*What the exercise asks*
What lines below include the word "clockwise"? Copy each one.

*Dataset records*

-- Opening Marker --

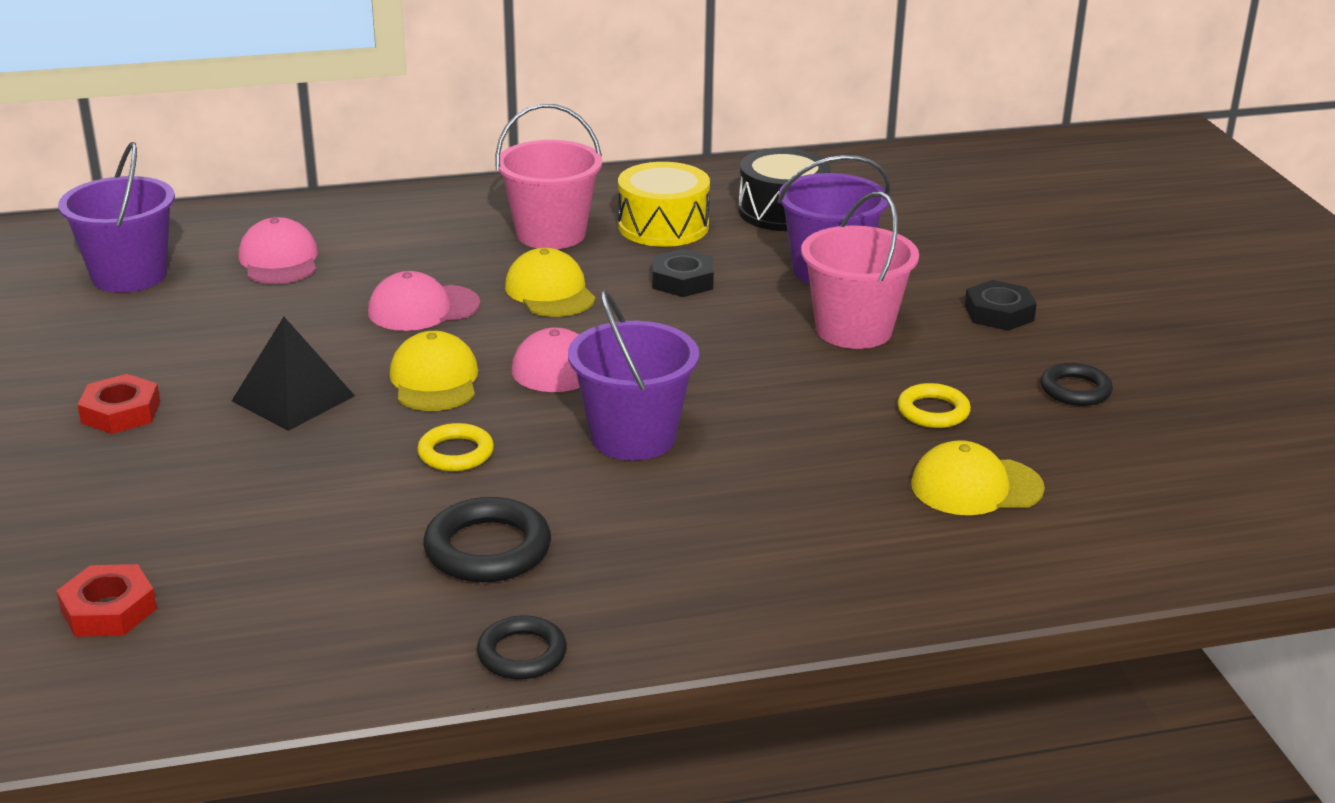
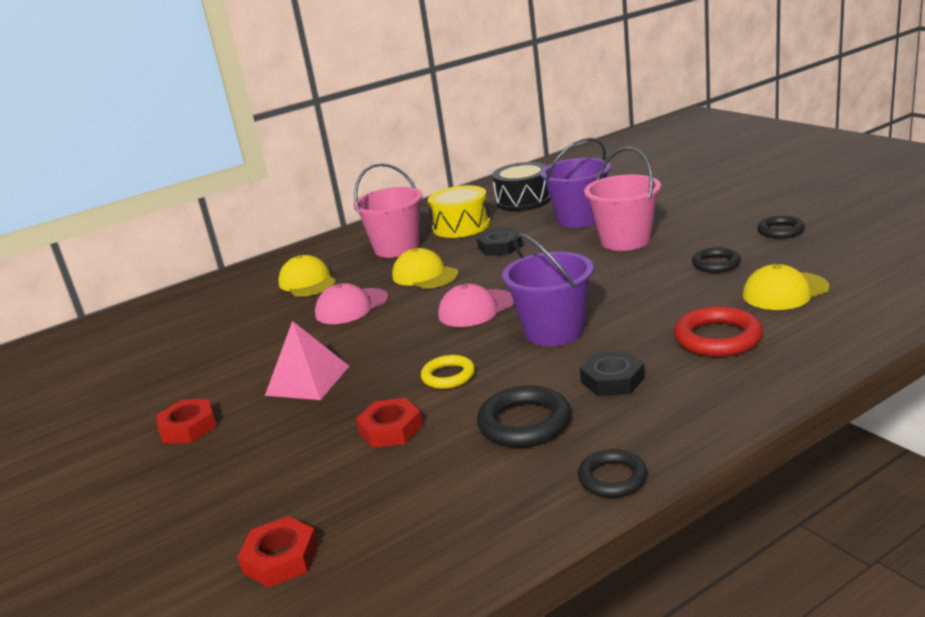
camera: 15 degrees left, 5 degrees down
(129, 275) = (132, 348): purple bucket -> none
(279, 260) = (232, 310): pink cap -> none
(293, 398) = (307, 380): black pyramid -> pink pyramid
(335, 499) = (390, 429): none -> red nut
(434, 380) = (395, 341): yellow cap -> yellow cap (307, 282)
(820, 522) = (717, 338): none -> red ring
(933, 411) = (716, 264): yellow ring -> black ring
(999, 313) = (696, 210): black nut -> black nut (612, 380)

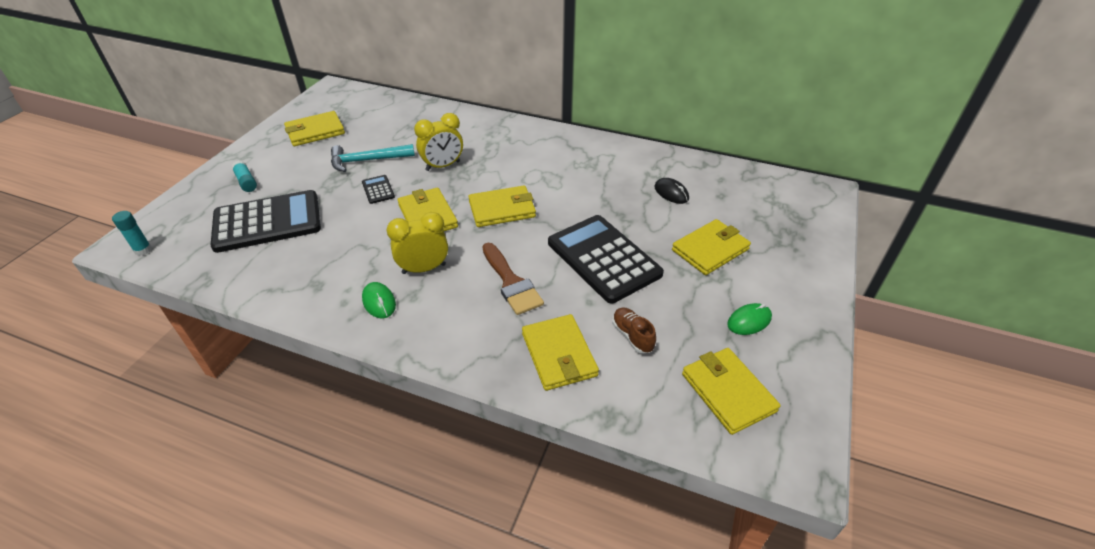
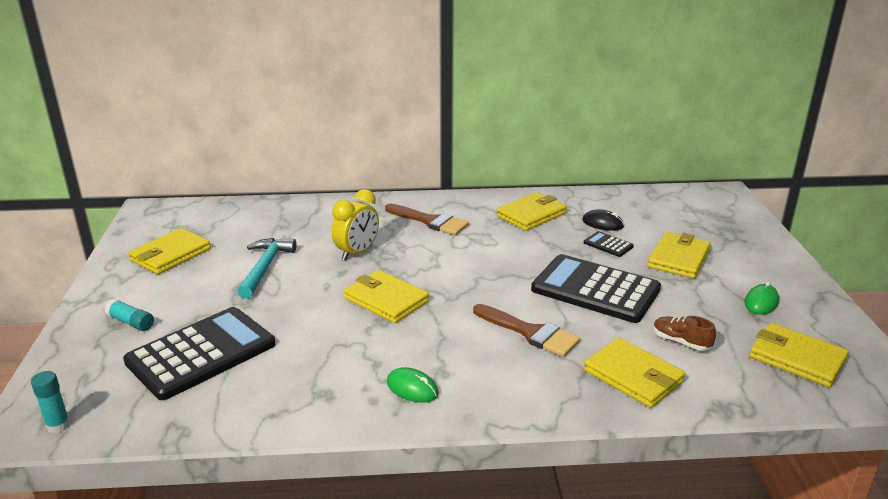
camera: 25 degrees left, 15 degrees down
(367, 161) = (265, 267): turquoise hammer -> turquoise hammer turned 135 degrees clockwise
(378, 190) = (305, 290): black calculator -> black calculator (608, 245)
(424, 268) = (430, 346): yellow clock -> none
(502, 209) = (458, 275): yellow wallet -> yellow wallet (531, 215)
(524, 151) = (430, 221): none -> brown brush

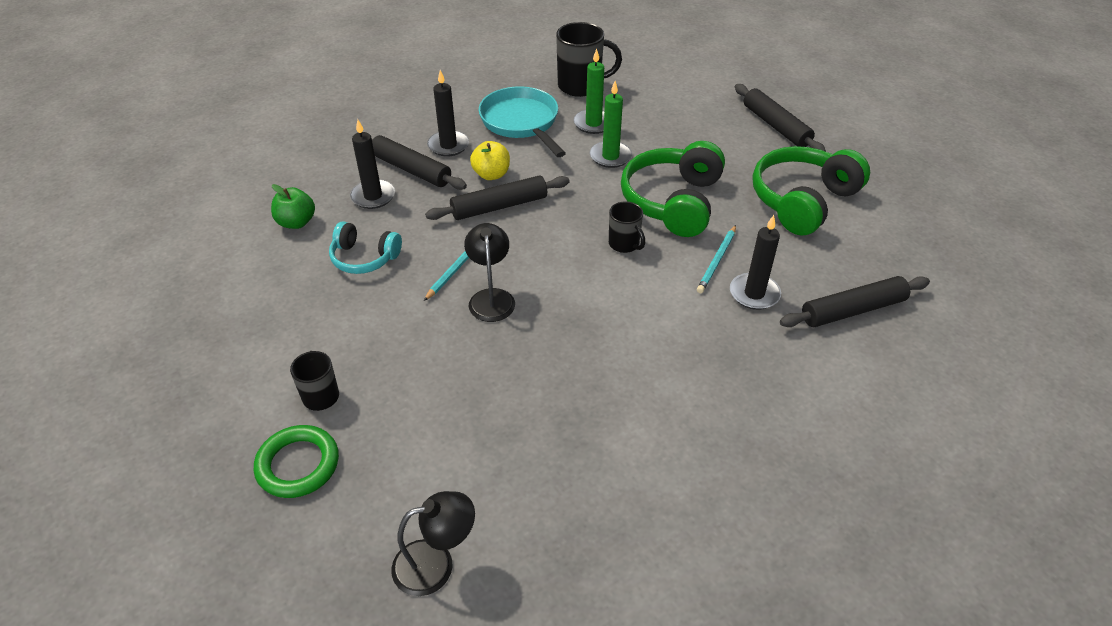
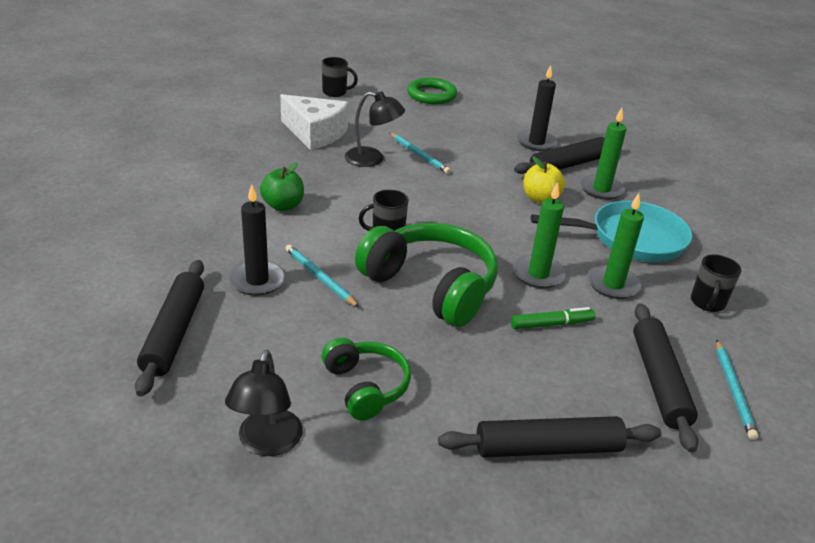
camera: 110 degrees right, 10 degrees down
(296, 222) = (518, 112): green apple -> green apple (283, 206)
(298, 465) = (290, 80): green ring -> green ring (431, 95)
(364, 258) = (458, 126): turquoise headphones -> none
(436, 564) = (182, 98): black lamp -> black lamp (267, 443)
(448, 145) = (601, 189): black candle -> green candle
(459, 366) = (315, 133): none -> white cheese
(499, 206) = (487, 190): black rolling pin -> black rolling pin (659, 381)
(581, 86) = (707, 303): black mug -> black mug, size x0.58
(664, 73) = (733, 391): none -> turquoise pencil
(665, 141) = (551, 324): none -> green marker
(802, 201) = (366, 387): green headphones -> green headphones, size x0.58

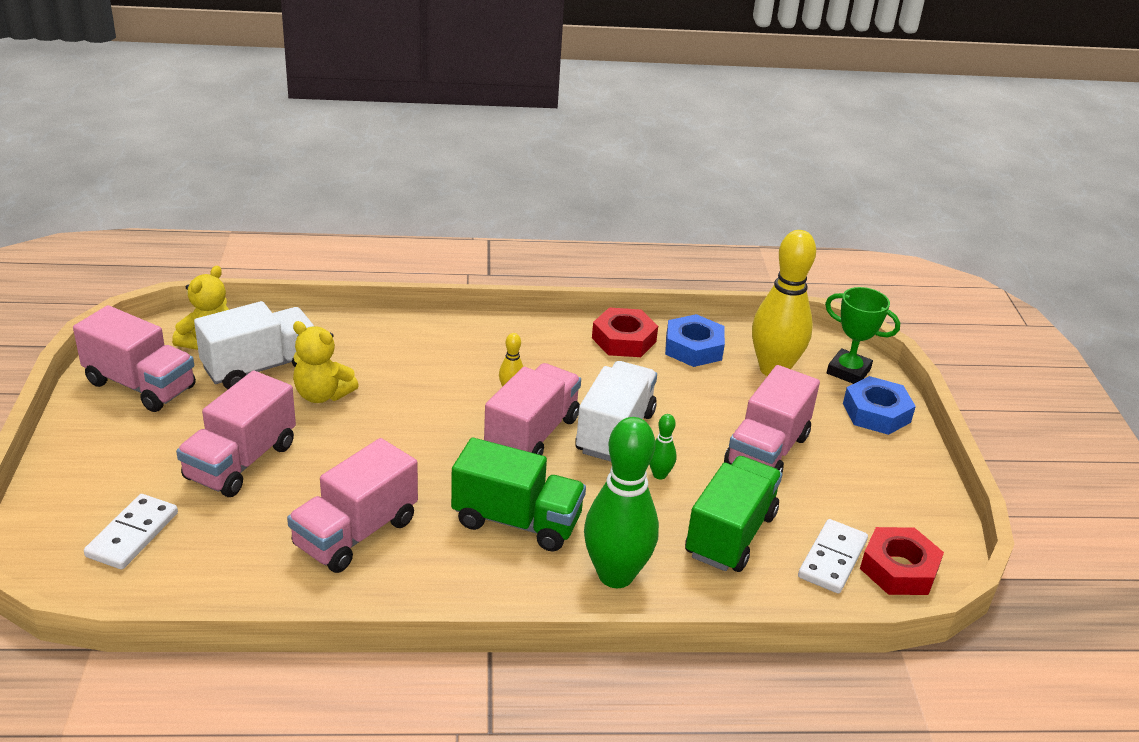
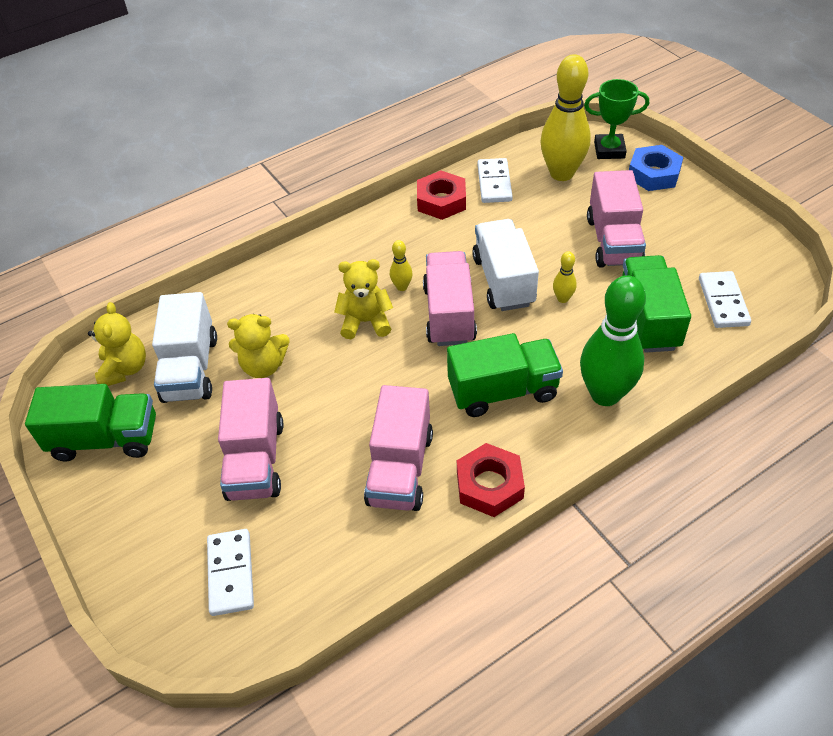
camera: 25 degrees left, 15 degrees up
(140, 385) = (105, 439): pink truck -> green truck
(260, 367) = (191, 369): white truck -> white truck turned 150 degrees clockwise
(448, 404) = (365, 322): none -> yellow teddy bear
(659, 475) = (563, 298): green bowling pin -> yellow bowling pin
(693, 348) = (494, 183): blue nut -> white domino
(898, 569) = (766, 286): red nut -> red nut (489, 485)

-- Closing Marker --

*Output for this exercise*
(367, 161) = (265, 267): turquoise hammer -> turquoise hammer turned 135 degrees clockwise
(260, 367) = (191, 369): white truck -> white truck turned 150 degrees clockwise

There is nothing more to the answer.